- TO DO -
Here the job is to copy the data exactly and to exclude every image from it.

AVAILABLE DATA: Begin

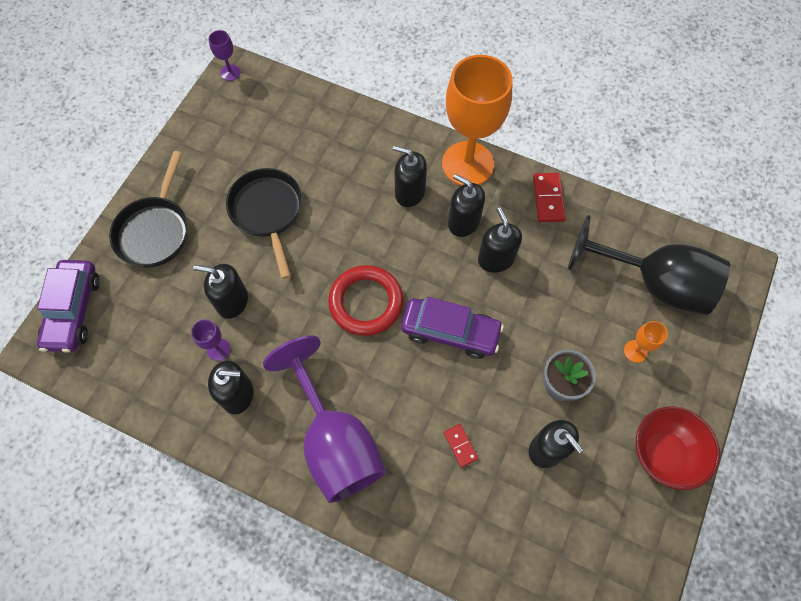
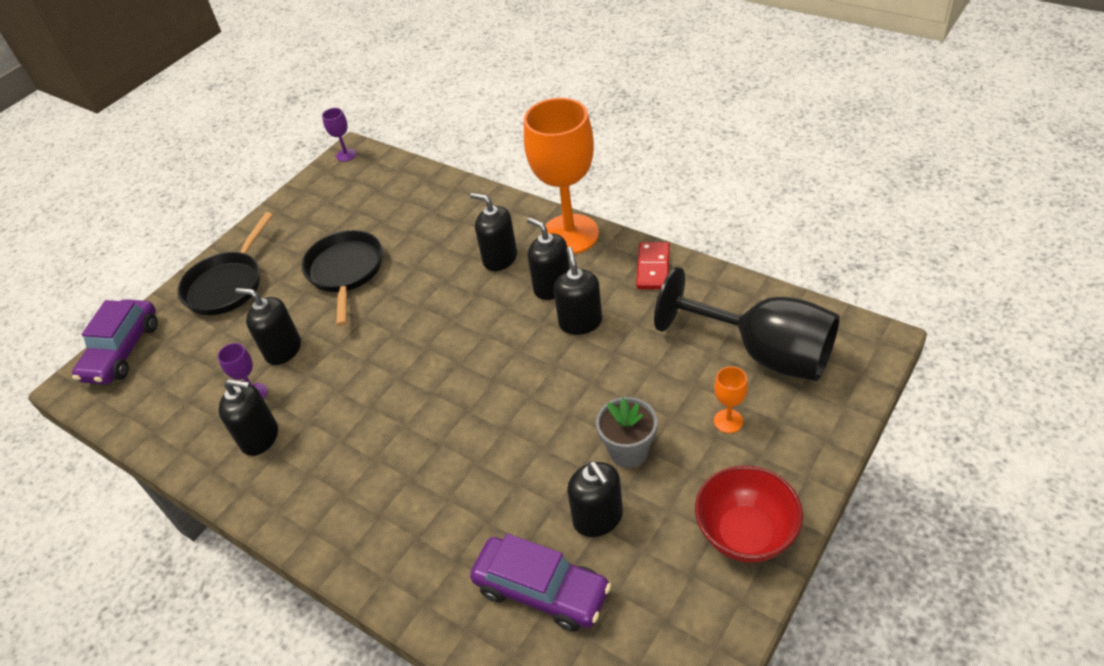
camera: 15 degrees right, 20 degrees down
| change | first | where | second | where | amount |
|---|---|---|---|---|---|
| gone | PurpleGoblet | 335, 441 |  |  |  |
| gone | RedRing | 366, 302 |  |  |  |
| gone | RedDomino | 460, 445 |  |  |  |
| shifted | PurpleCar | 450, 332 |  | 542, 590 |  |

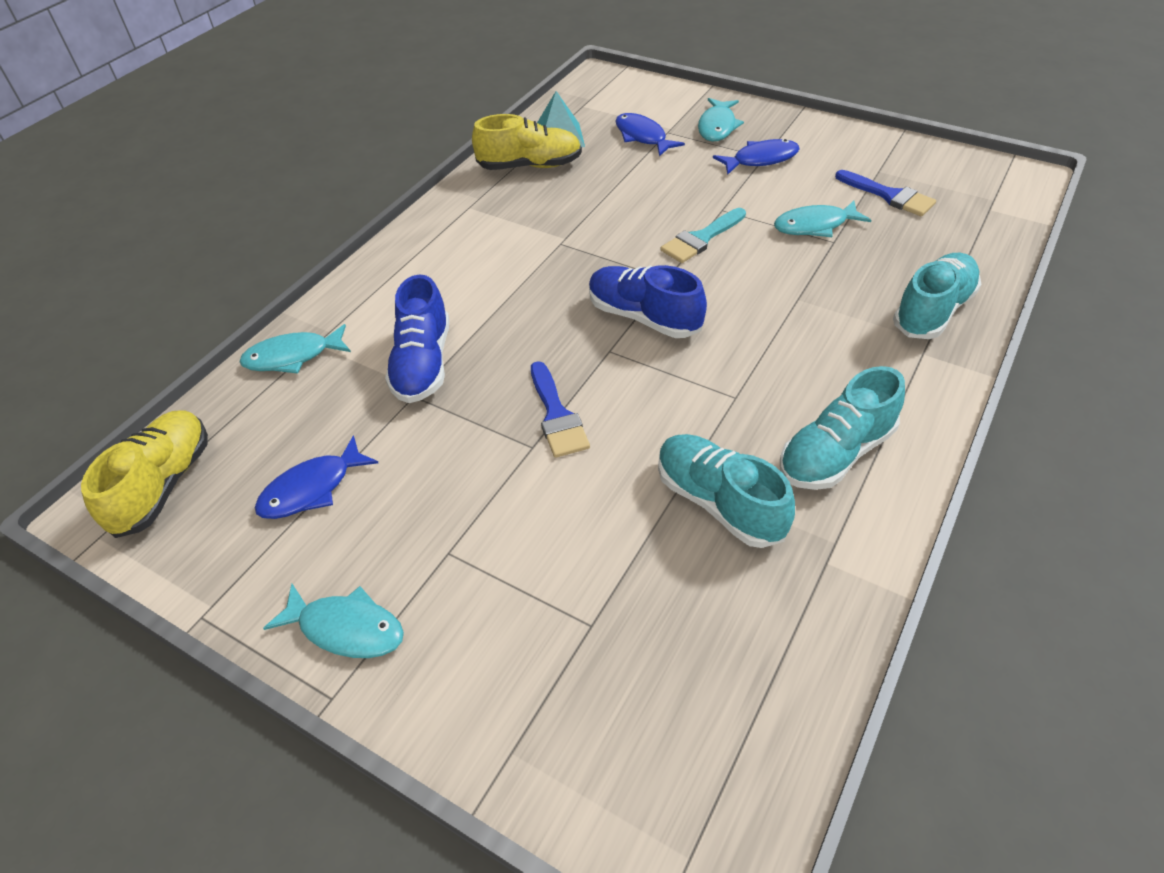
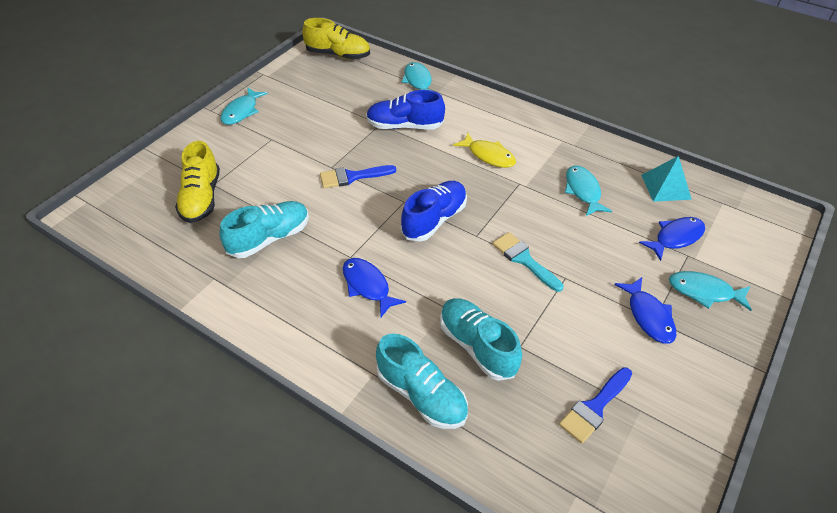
camera: 90 degrees right, 0 degrees up
| change | first | where | second | where | amount |
|---|---|---|---|---|---|
| new |  |  | YellowFish | 488, 155 |  |
| shifted | BlueFish | 312, 489 |  | 367, 286 |  |
| shifted | YellowShoe | 530, 166 |  | 201, 198 |  |
| shifted | TurquoiseFish | 815, 226 |  | 583, 191 |  |
| shifted | TurquoiseShoe | 835, 454 |  | 477, 346 |  |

AVAILABLE DATA: End

- RESPONSE FOR THIS EXERCISE -
camera: 15 degrees right, 20 degrees down
| change | first | where | second | where | amount |
|---|---|---|---|---|---|
| gone | PurpleGoblet | 335, 441 |  |  |  |
| gone | RedRing | 366, 302 |  |  |  |
| gone | RedDomino | 460, 445 |  |  |  |
| shifted | PurpleCar | 450, 332 |  | 542, 590 |  |

camera: 90 degrees right, 0 degrees up
| change | first | where | second | where | amount |
|---|---|---|---|---|---|
| new |  |  | YellowFish | 488, 155 |  |
| shifted | BlueFish | 312, 489 |  | 367, 286 |  |
| shifted | YellowShoe | 530, 166 |  | 201, 198 |  |
| shifted | TurquoiseFish | 815, 226 |  | 583, 191 |  |
| shifted | TurquoiseShoe | 835, 454 |  | 477, 346 |  |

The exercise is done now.